## Task directions
Establish how many lines in the entries hold the string "plus". The number by itself is the whole answer.

## Entries supplied
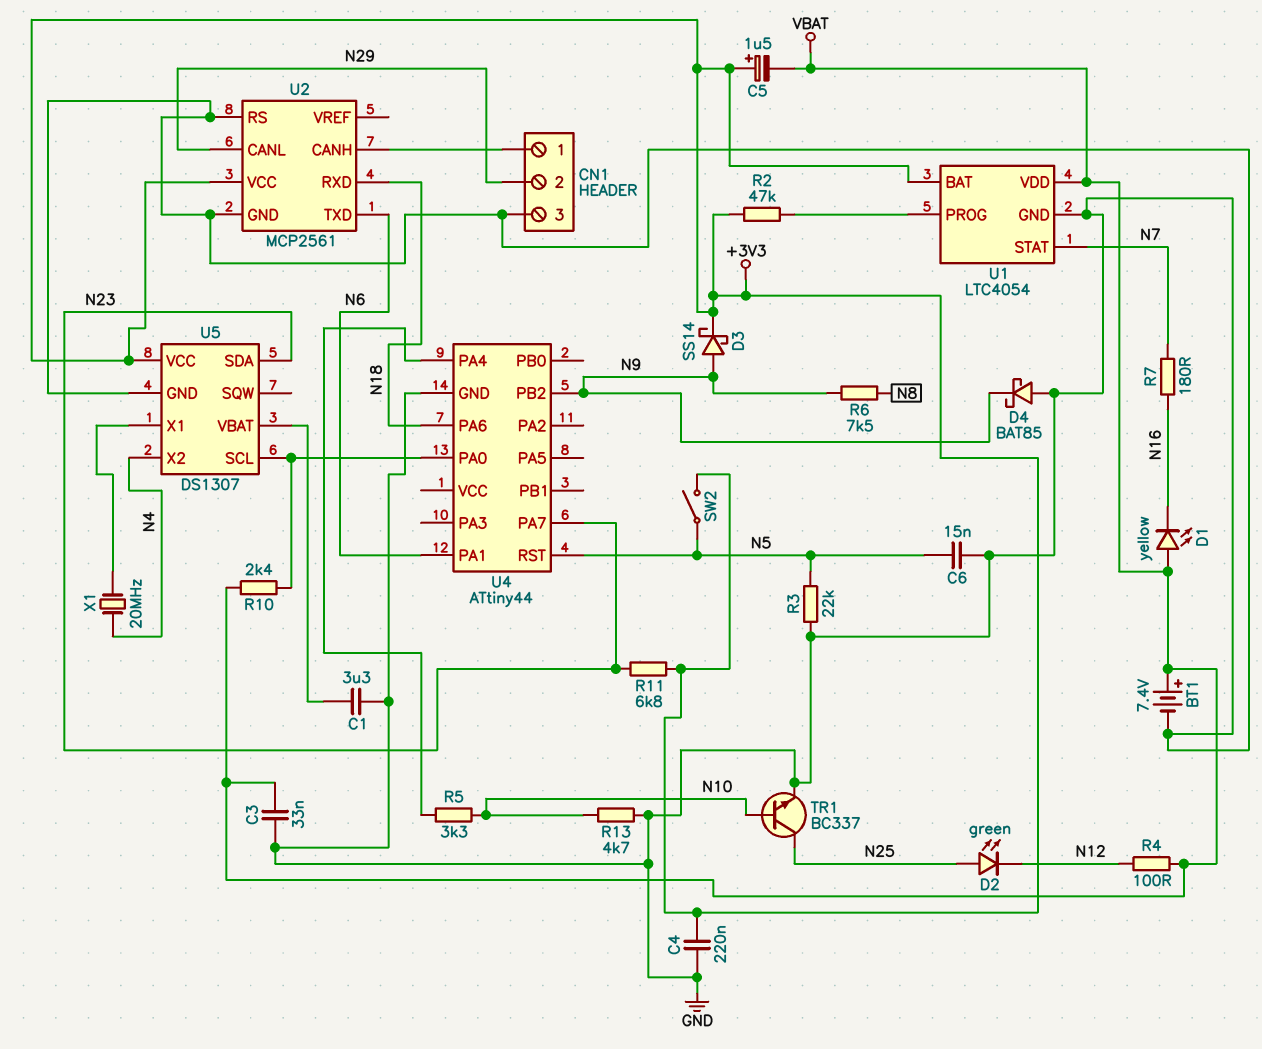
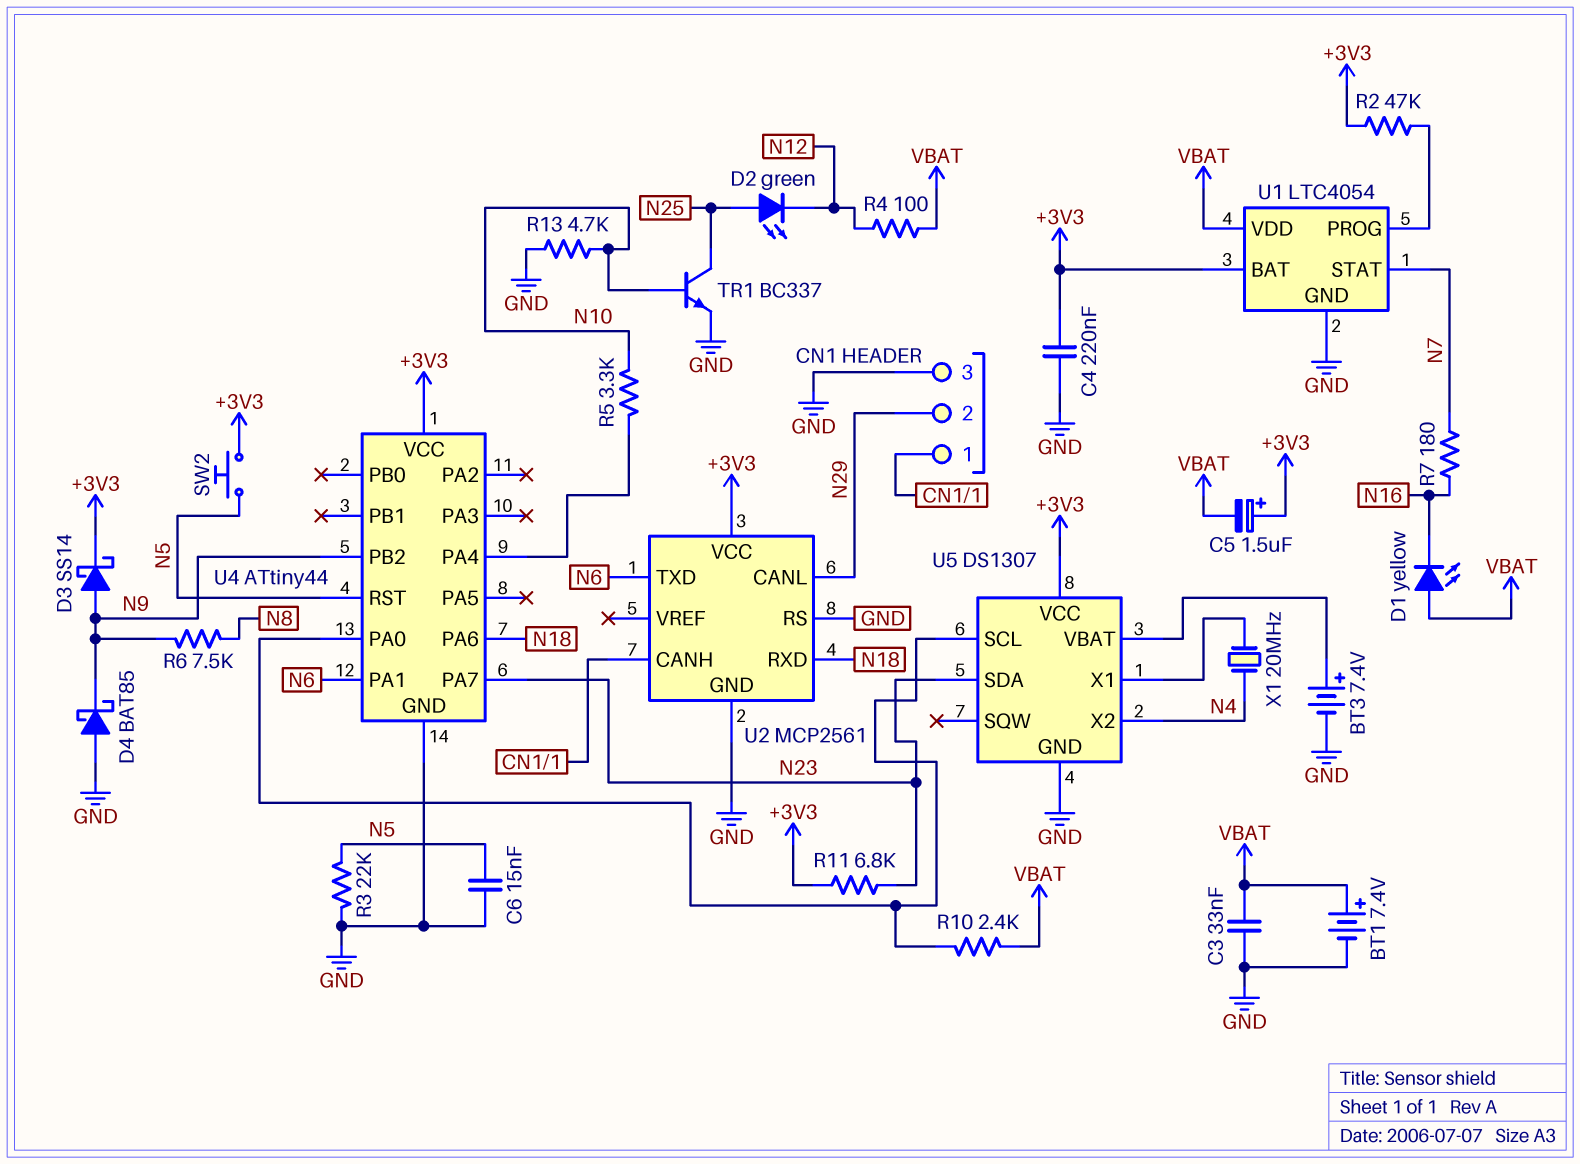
BT3: none -> 7.4V (plus U5/VBAT, minus GND)
C1: 3.3uF (GND, U5/VBAT) -> none
SW2: switch (+3V3, N5) -> button (+3V3, N5)
U4 pin VCC: none -> +3V3

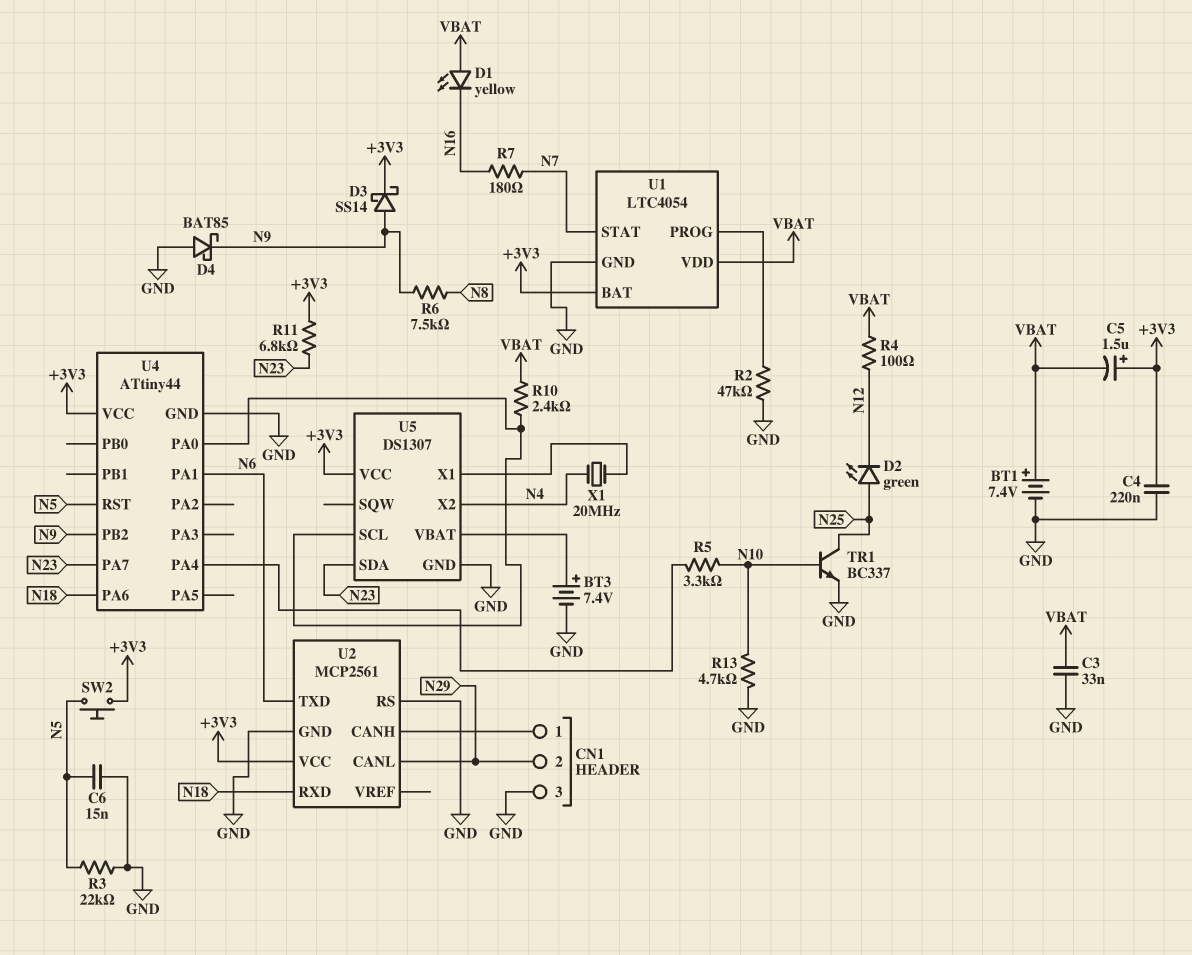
R2: 47k (+3V3, U1/PROG) -> 47k (GND, U1/PROG)

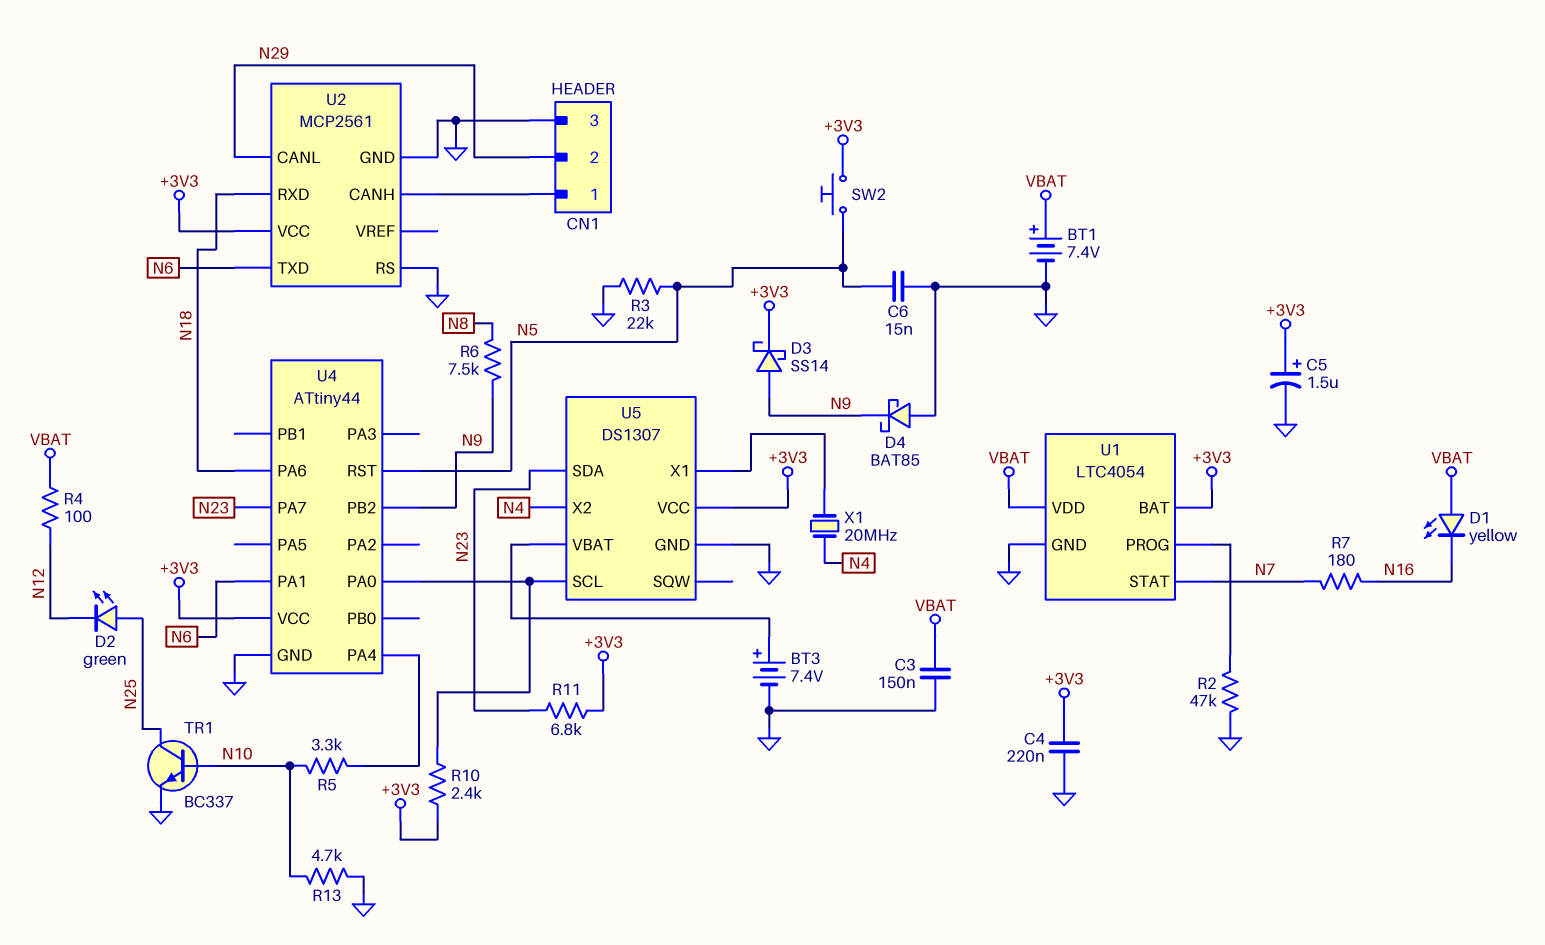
C3: 33nF (GND, VBAT) -> 150nF (GND, VBAT)
C5: 1.5uF (plus +3V3, minus VBAT) -> 1.5uF (plus +3V3, minus GND)
R10: 2.4k (U4/PA0, VBAT) -> 2.4k (+3V3, U4/PA0)

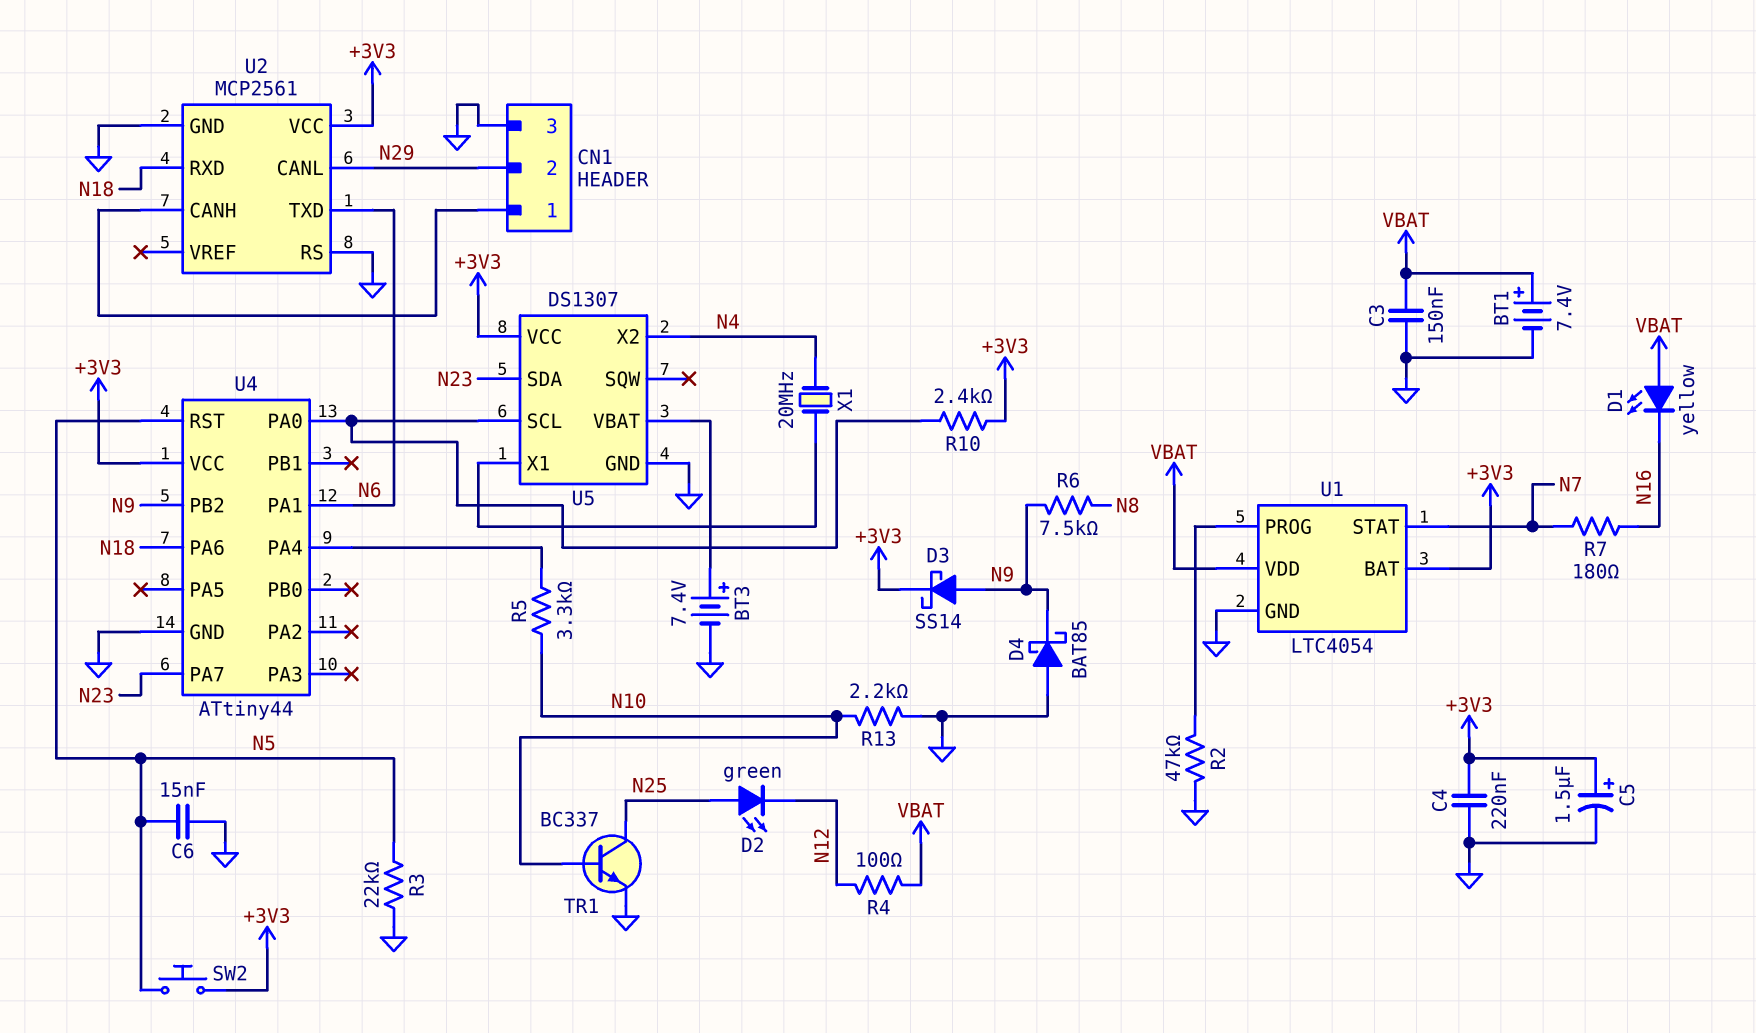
R11: 6.8k (+3V3, N23) -> none
R13: 4.7k (GND, N10) -> 2.2k (GND, N10)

## Answer to this exercise
2